Stored records
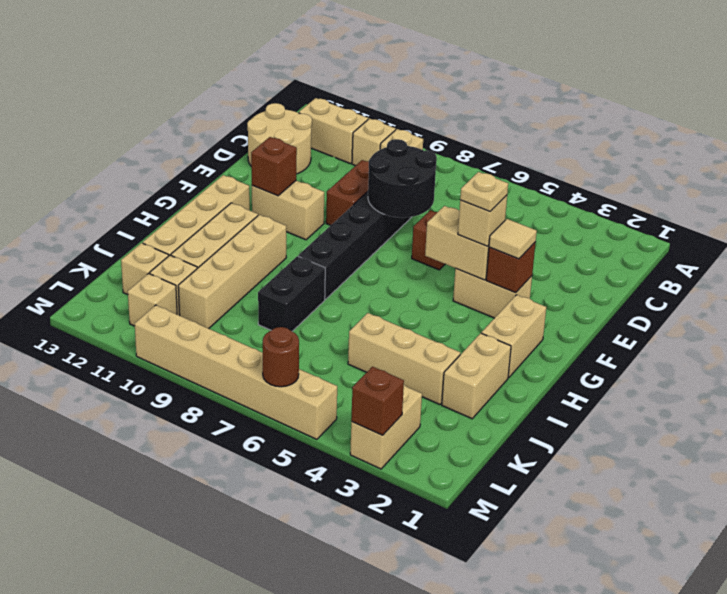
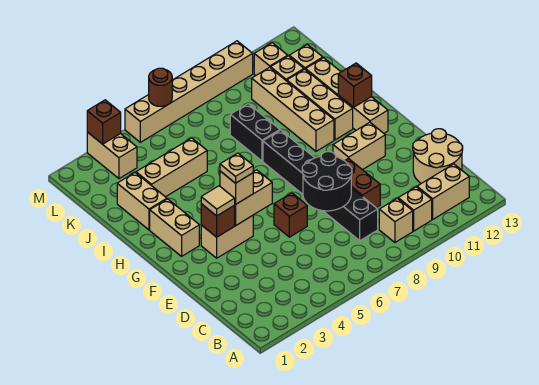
brown brick F11 level 2 -> brown brick H12 level 2

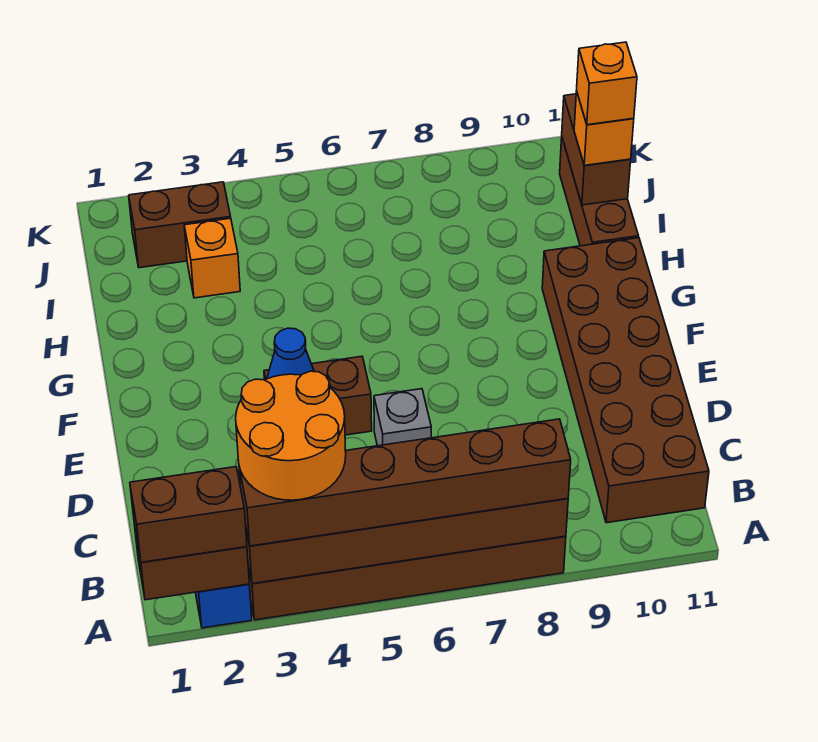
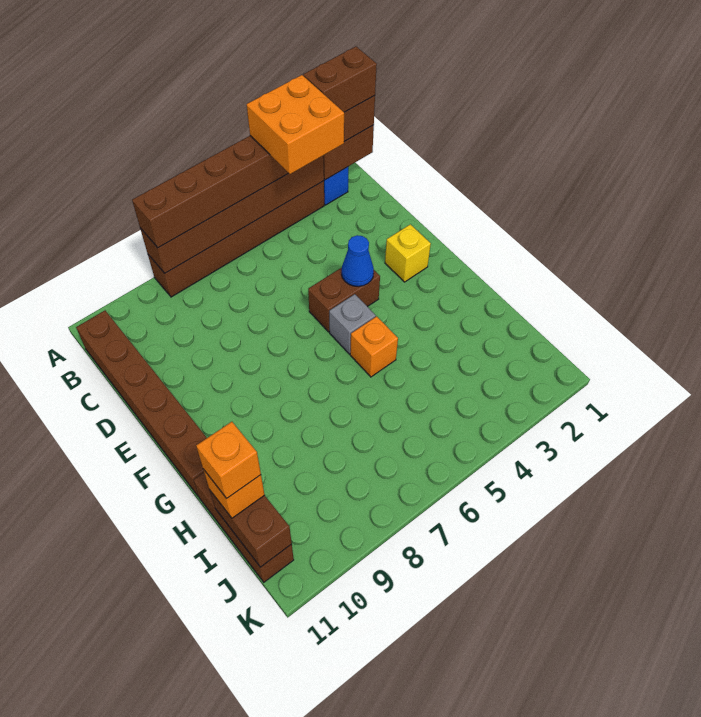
orange round brick A3:B4 level 4 -> orange brick A3:B4 level 4
brown brick B10:G11 level 1 -> brown brick B11:G11 level 1
grey brick D6 level 1 -> grey brick F5 level 1
none -> yellow brick E2 level 1
orange brick I3 level 1 -> orange brick G5 level 1
brown brick J2:J3 level 1 -> brown brick A1:A2 level 4

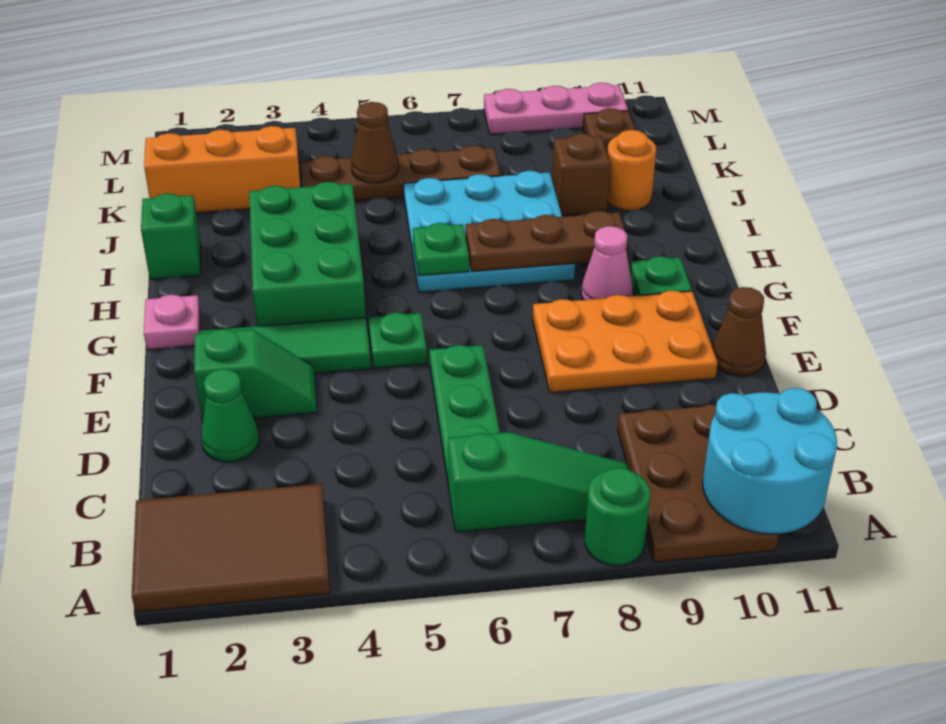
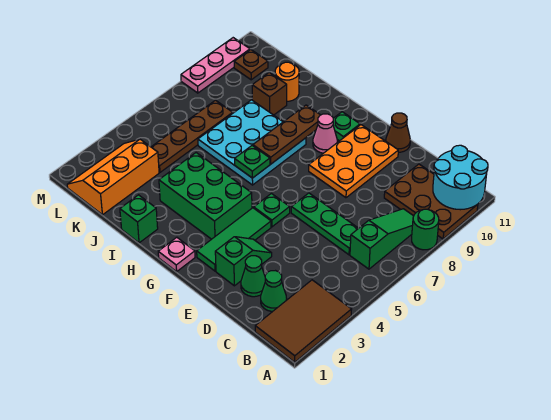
none -> green cone C2 level 1
brown cone K5 level 2 -> none

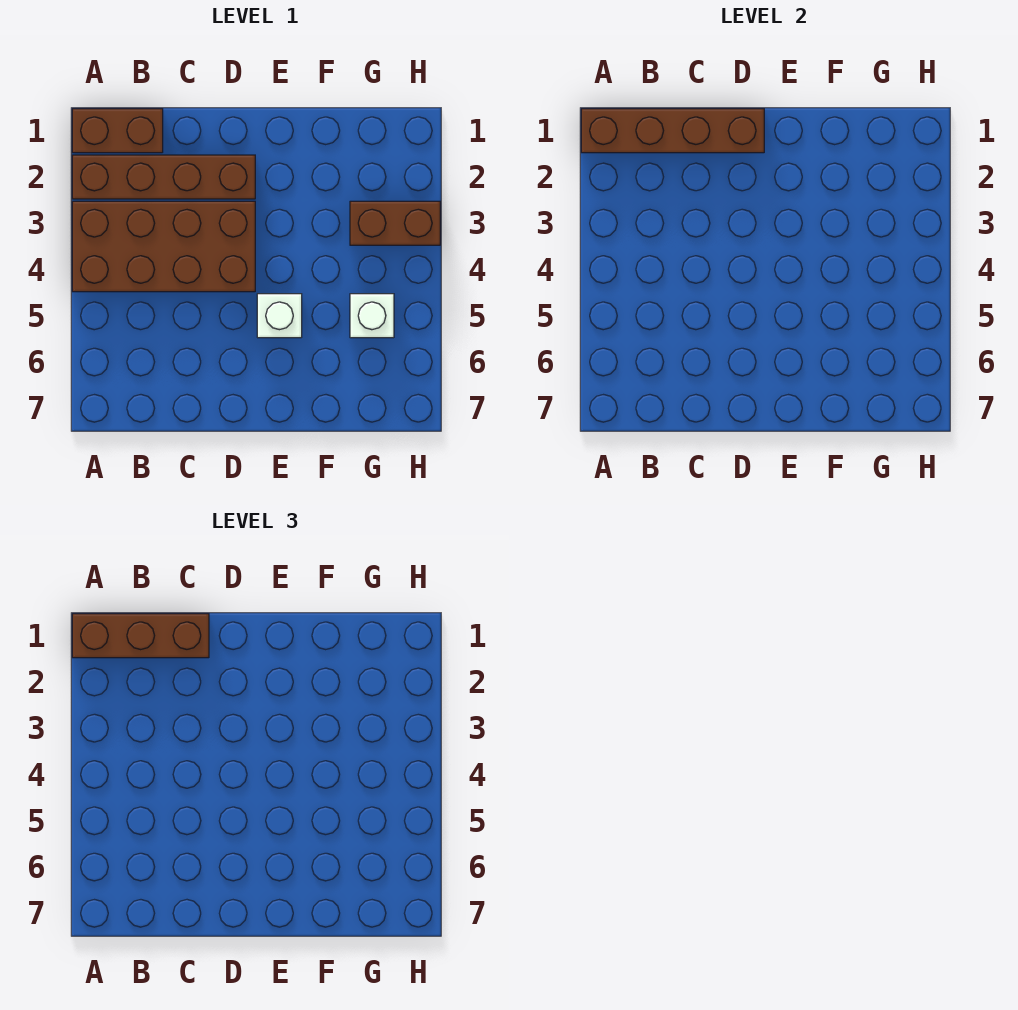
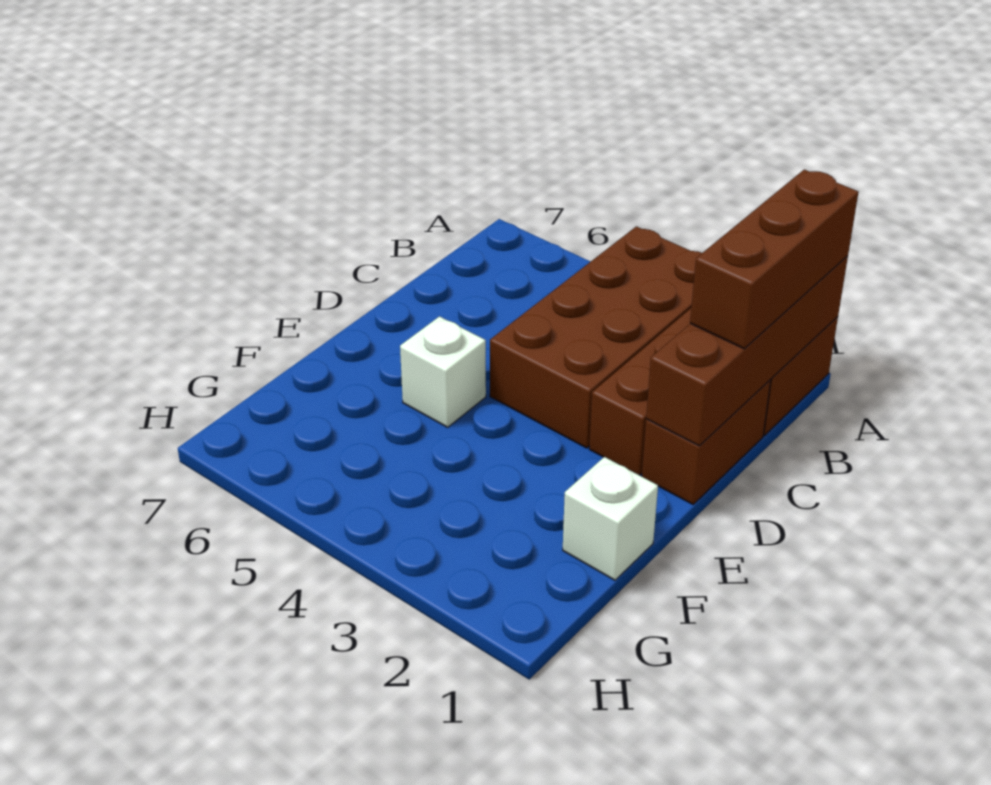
brown brick G3:H3 level 1 -> brown brick C1:D1 level 1
white brick G5 level 1 -> white brick F1 level 1

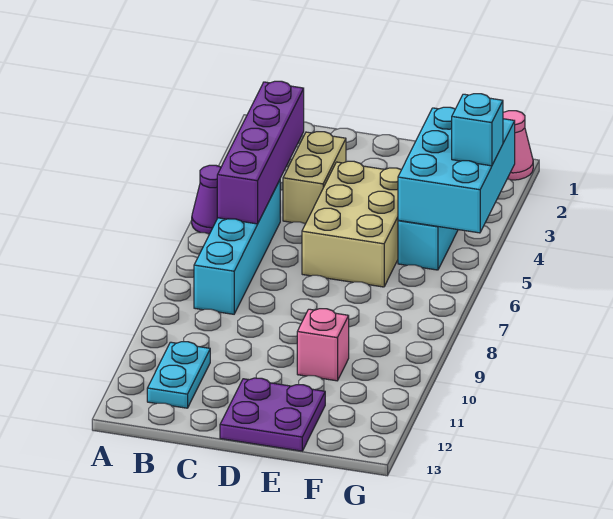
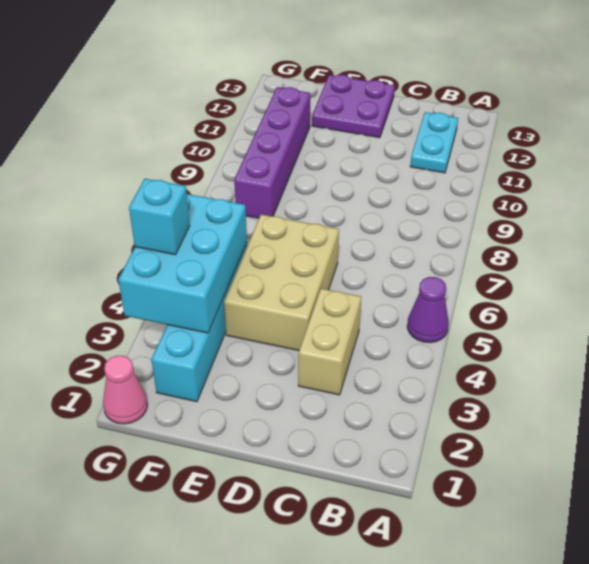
purple brick B3:B6 level 2 -> purple brick F8:F11 level 1
cyan brick B5:B8 level 1 -> none
pink brick E10 level 1 -> none

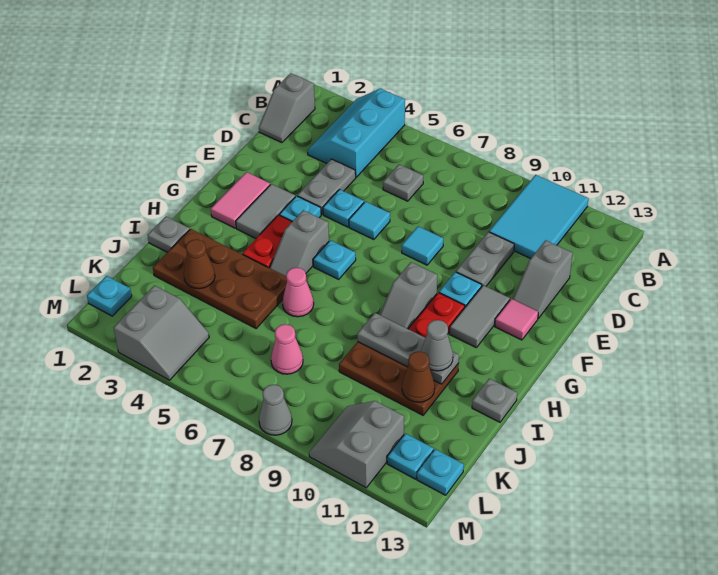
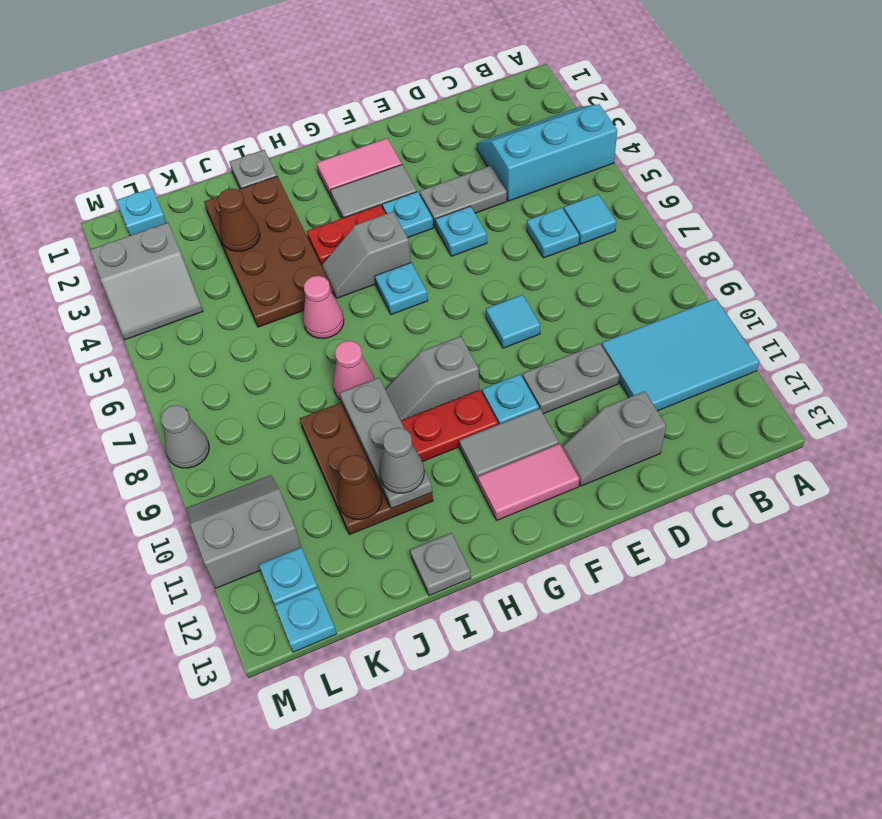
grey slope B1:C1 level 1 top B -> none
grey plate C6 level 1 -> cyan plate C6 level 1
cyan tile E6 level 1 -> cyan tile B6 level 1
pink tile F12 level 1 -> pink tile F12:G12 level 1
pink cone K7 level 1 -> pink cone I8 level 1

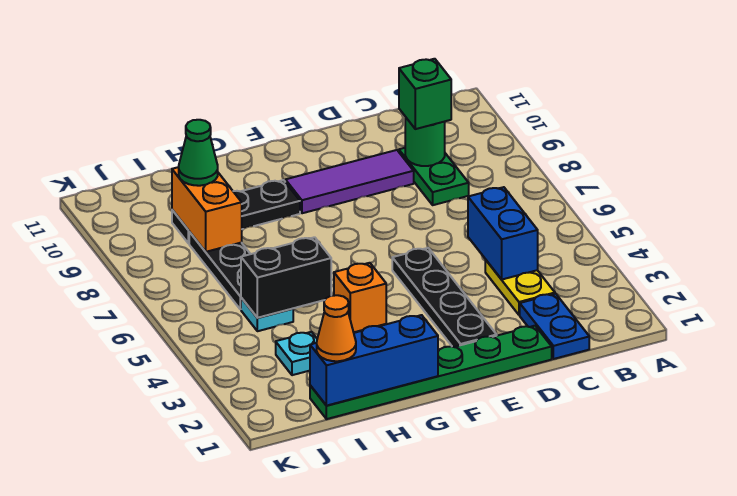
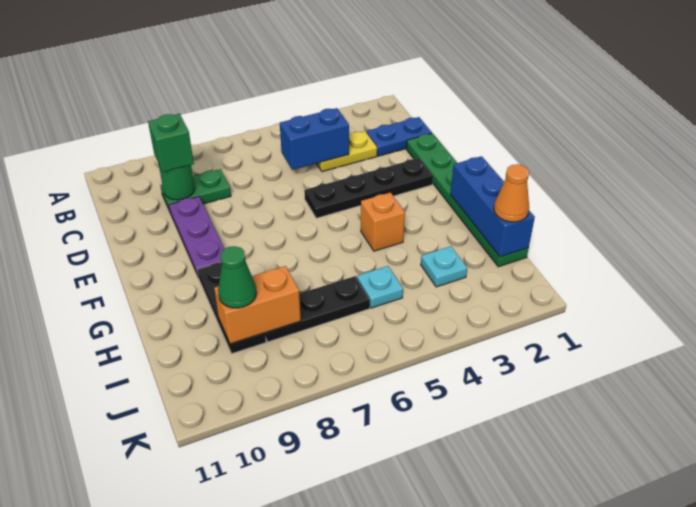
purple tile D9:F9 level 1 -> purple plate D9:F9 level 1
black brick H5:I5 level 2 -> none

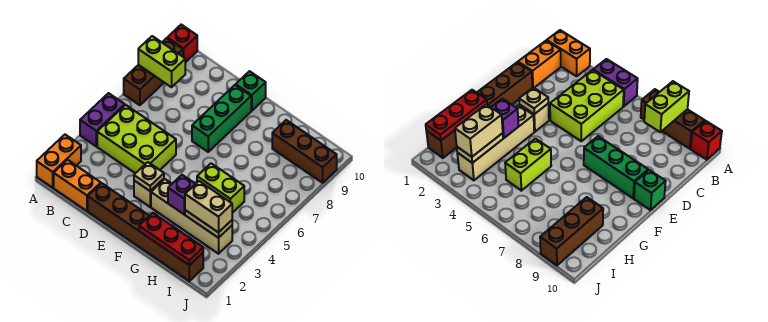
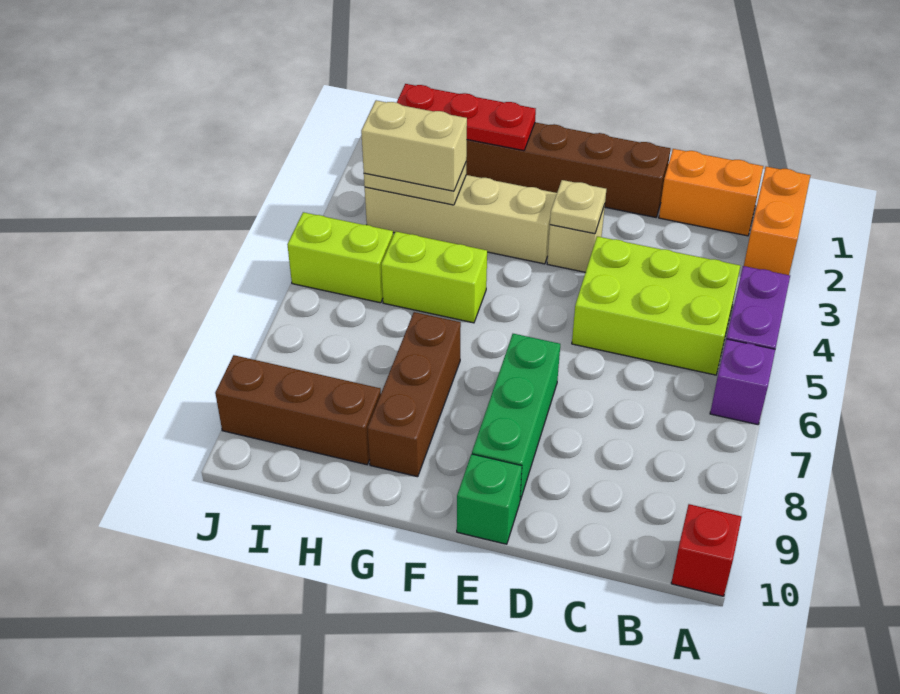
brown brick A7:A9 level 1 -> brown brick G7:G9 level 1
lime brick A8:B8 level 2 -> lime brick I5:J5 level 1
purple brick G3 level 2 -> purple brick A6 level 1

**Prompt:** From the data above, copy each line that holds "purple".

**Solution below:**
purple brick B3:B6 level 2 -> purple brick F8:F11 level 1
purple tile D9:F9 level 1 -> purple plate D9:F9 level 1
purple brick G3 level 2 -> purple brick A6 level 1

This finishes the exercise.